** Opening Source data block **

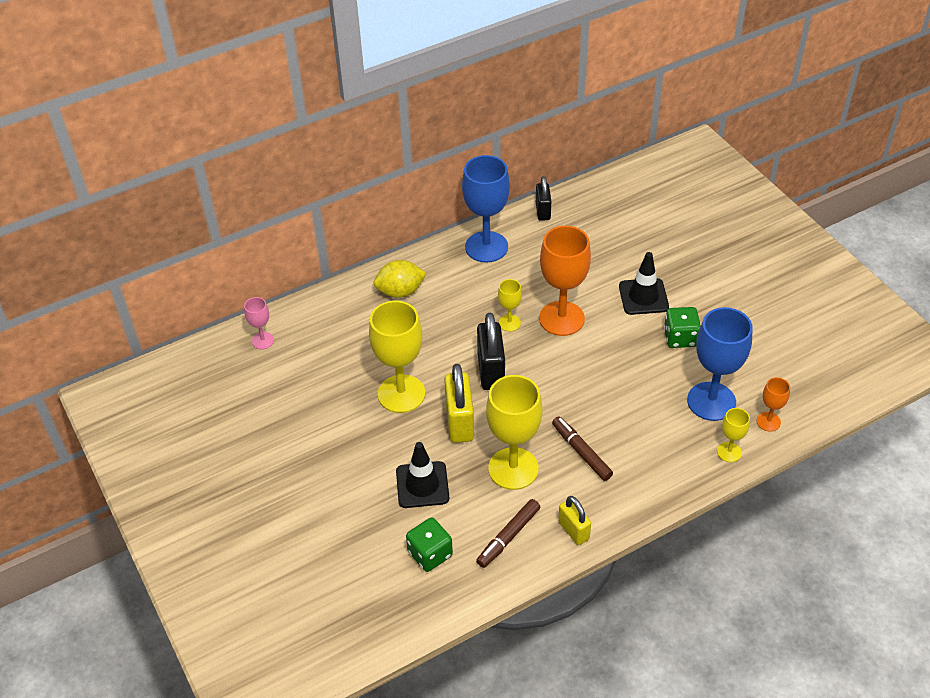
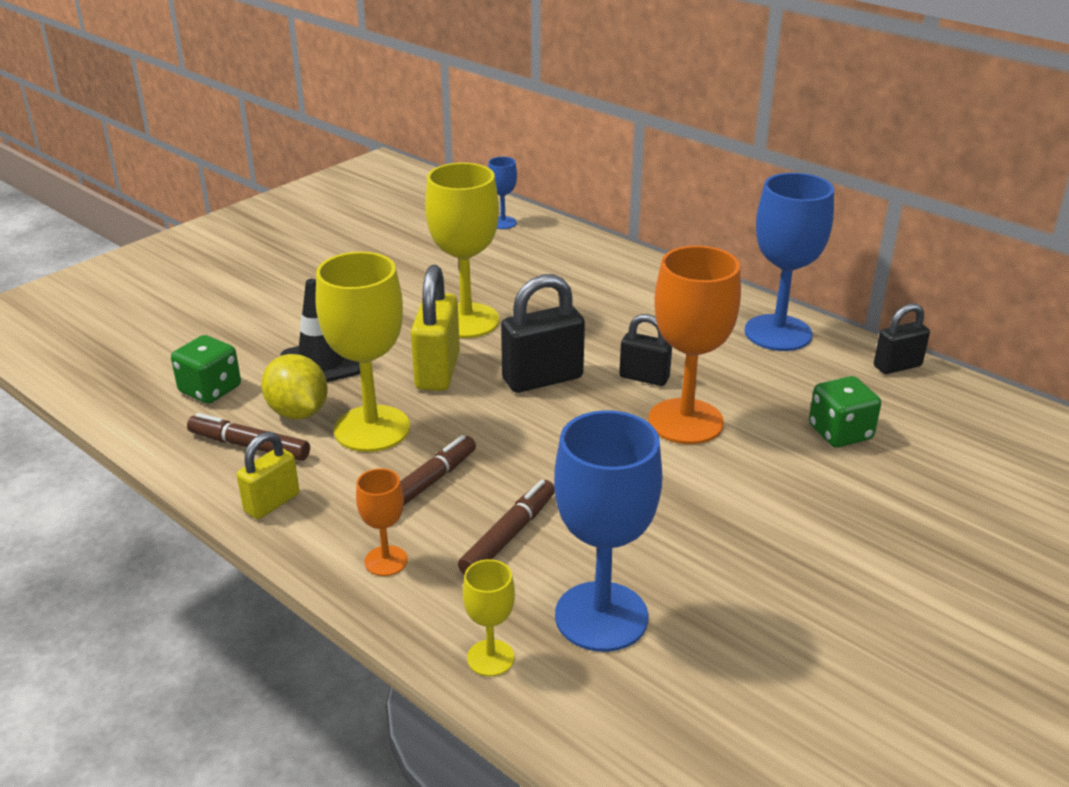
camera: 70 degrees right, 15 degrees down
(263, 340) = (503, 223): pink goblet -> blue goblet
(400, 291) = (641, 287): yellow lemon -> yellow lemon (298, 412)
(459, 422) = (437, 371): yellow padlock -> yellow padlock turned 60 degrees counterclockwise
(509, 323) = (644, 377): yellow goblet -> black padlock
(639, 424) = (508, 536): none -> brown marker
(643, 297) = (796, 496): black traffic cone -> none
(680, 338) = (730, 554): green dice -> green dice (840, 433)
(768, 421) = (590, 706): orange goblet -> orange goblet (386, 561)

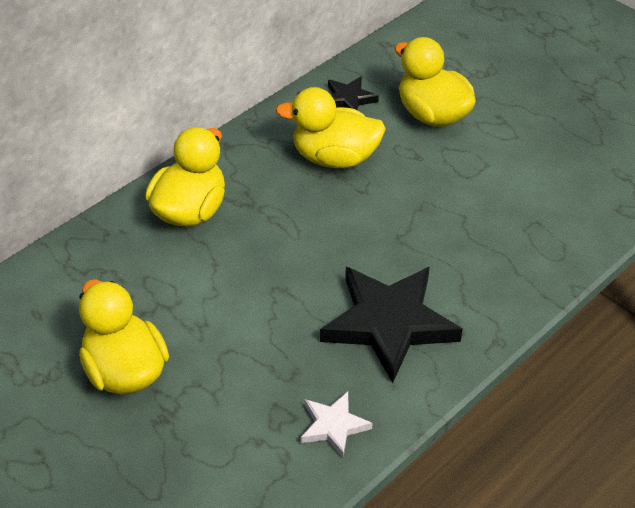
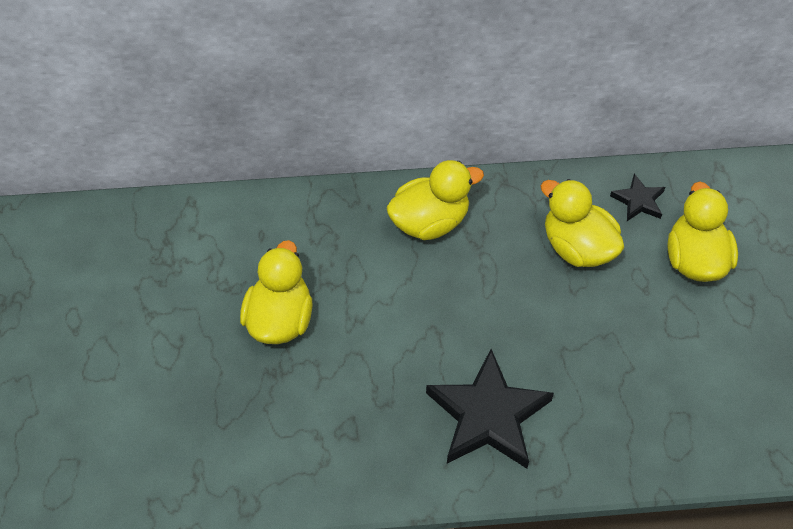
camera: 40 degrees right, 10 degrees up
(333, 426) = (376, 464): white star -> none

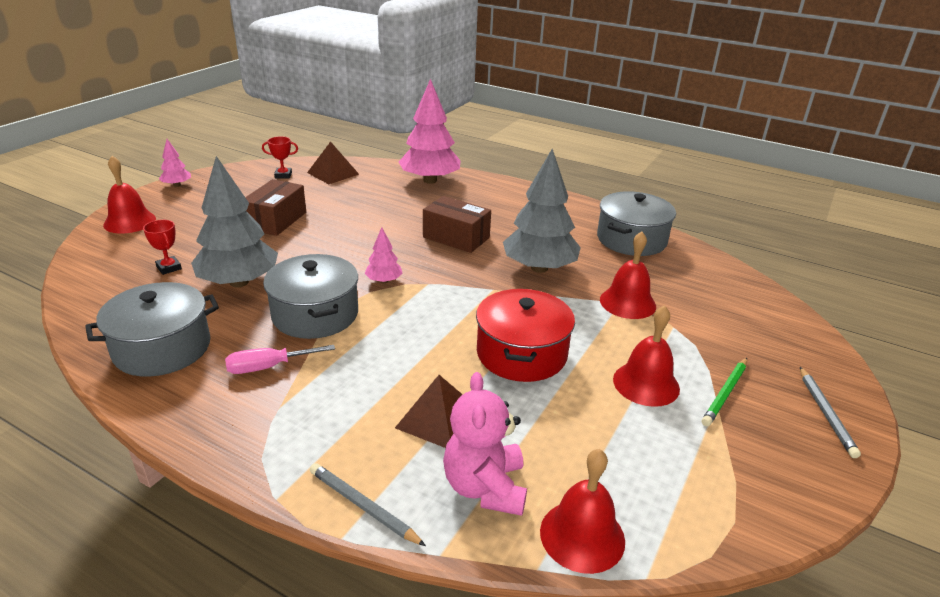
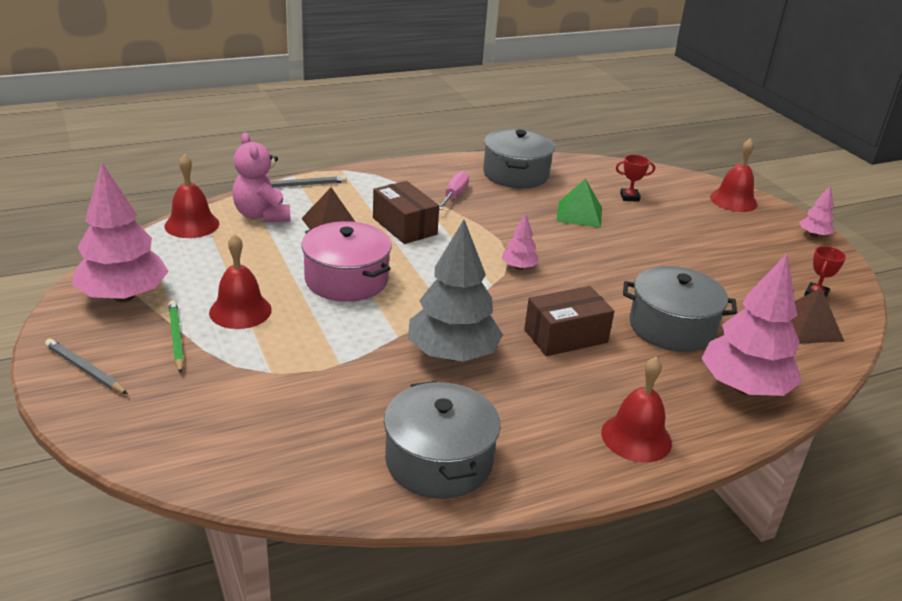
camera: 125 degrees right, 0 degrees up
(239, 282) = (579, 214): grey tree -> green pyramid
(276, 220) = (688, 258): brown box -> brown box (404, 226)
(315, 314) = (499, 226): grey pot -> grey pot (671, 327)
(485, 487) = (262, 215): pink teddy bear -> pink teddy bear turned 150 degrees counterclockwise
(521, 353) = (346, 280): red pot -> pink pot
(627, 302) = (335, 370): red bell -> red bell (636, 437)
(747, 472) = (124, 296): none -> pink tree

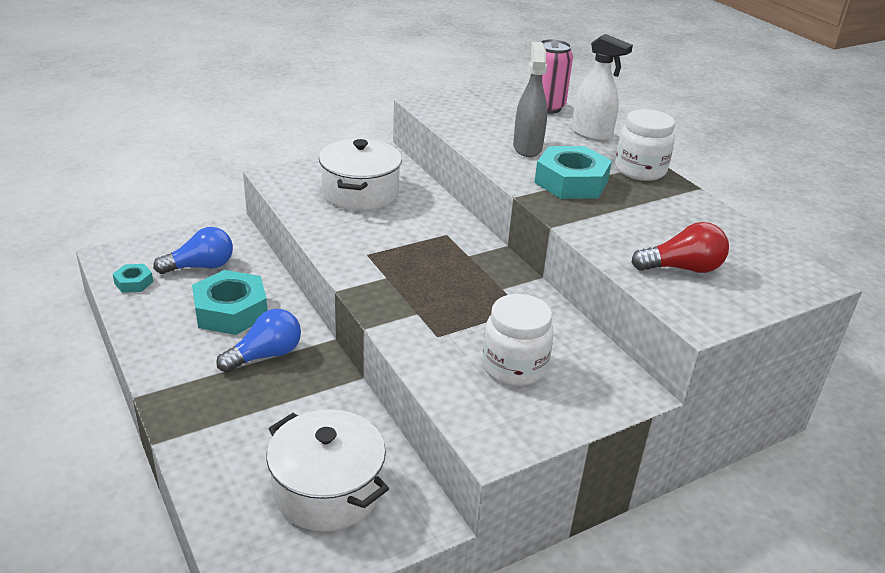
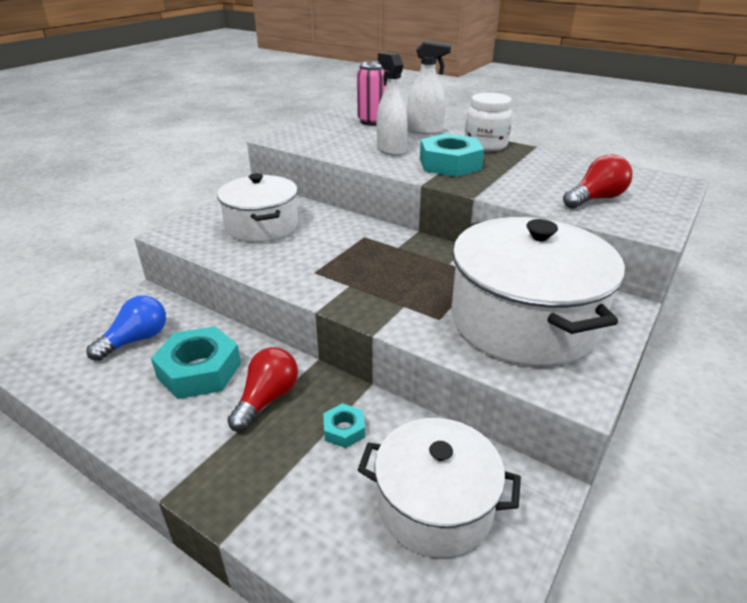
camera: 25 degrees left, 0 degrees up
(133, 282) = (72, 379): turquoise nut -> turquoise nut (344, 430)
(265, 355) = (267, 399): blue light bulb -> red light bulb
(514, 367) = (523, 321): white jar -> white pot
(527, 148) = (391, 150): grey spray bottle -> white spray bottle

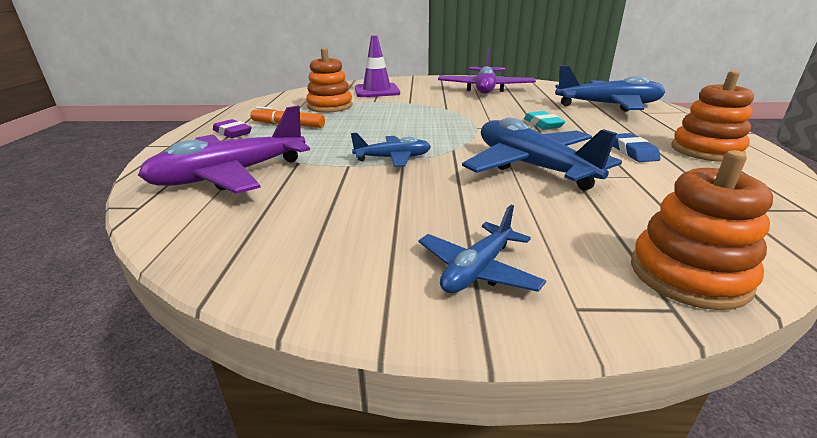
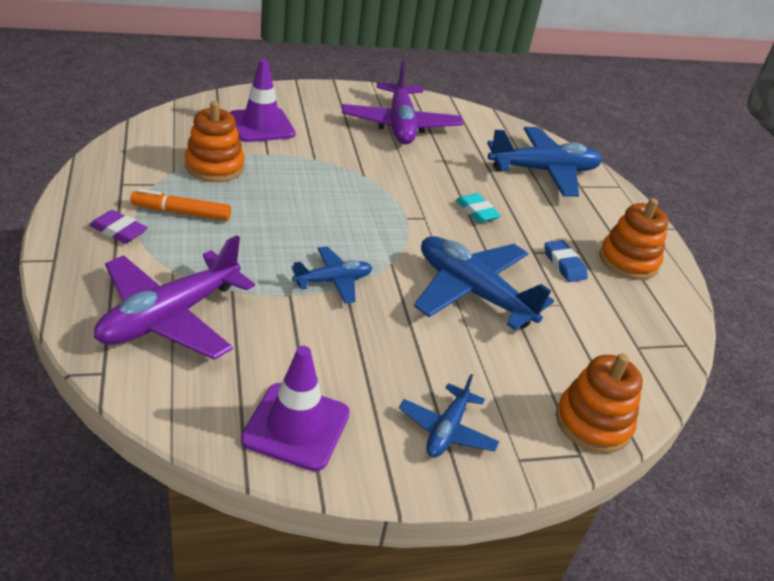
camera: 20 degrees left, 10 degrees up
(295, 256) = (296, 426): none -> purple traffic cone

** Closing Source data block **

Go to the line with "(239, 282) = (579, 214): grey" in the entries above. Reproduce that line and each one after it to the end, exactly and without the pictures.

(239, 282) = (579, 214): grey tree -> green pyramid
(276, 220) = (688, 258): brown box -> brown box (404, 226)
(315, 314) = (499, 226): grey pot -> grey pot (671, 327)
(485, 487) = (262, 215): pink teddy bear -> pink teddy bear turned 150 degrees counterclockwise
(521, 353) = (346, 280): red pot -> pink pot
(627, 302) = (335, 370): red bell -> red bell (636, 437)
(747, 472) = (124, 296): none -> pink tree

camera: 25 degrees left, 0 degrees up
(133, 282) = (72, 379): turquoise nut -> turquoise nut (344, 430)
(265, 355) = (267, 399): blue light bulb -> red light bulb
(514, 367) = (523, 321): white jar -> white pot
(527, 148) = (391, 150): grey spray bottle -> white spray bottle

camera: 20 degrees left, 10 degrees up
(295, 256) = (296, 426): none -> purple traffic cone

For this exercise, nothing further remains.